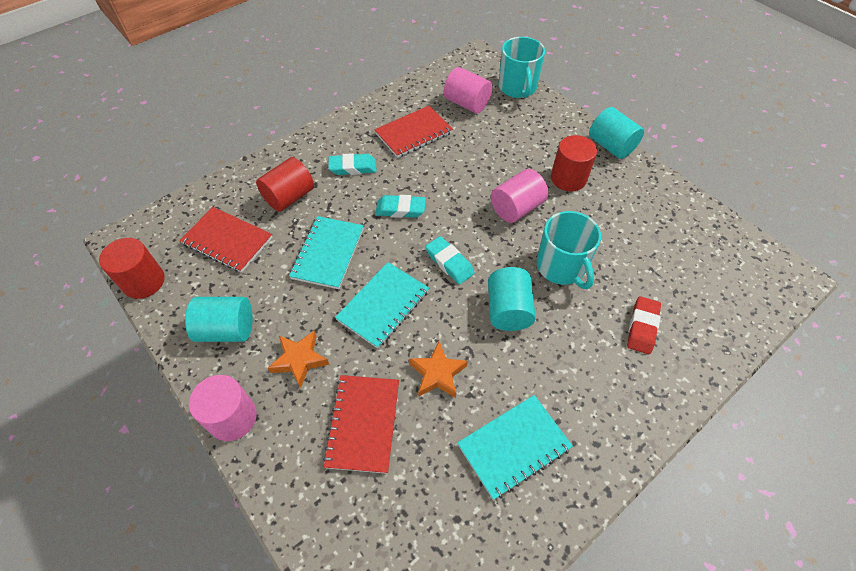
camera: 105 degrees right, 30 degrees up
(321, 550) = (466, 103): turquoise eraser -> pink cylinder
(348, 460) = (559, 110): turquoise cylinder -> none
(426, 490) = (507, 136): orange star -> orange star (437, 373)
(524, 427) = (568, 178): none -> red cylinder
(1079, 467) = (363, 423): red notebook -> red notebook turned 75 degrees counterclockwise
===
- **About this exercise**:
Reproduce the whole listing exactly, but not the images in it.

- **Task answer**:
camera: 105 degrees right, 30 degrees up
(321, 550) = (466, 103): turquoise eraser -> pink cylinder
(348, 460) = (559, 110): turquoise cylinder -> none
(426, 490) = (507, 136): orange star -> orange star (437, 373)
(524, 427) = (568, 178): none -> red cylinder
(1079, 467) = (363, 423): red notebook -> red notebook turned 75 degrees counterclockwise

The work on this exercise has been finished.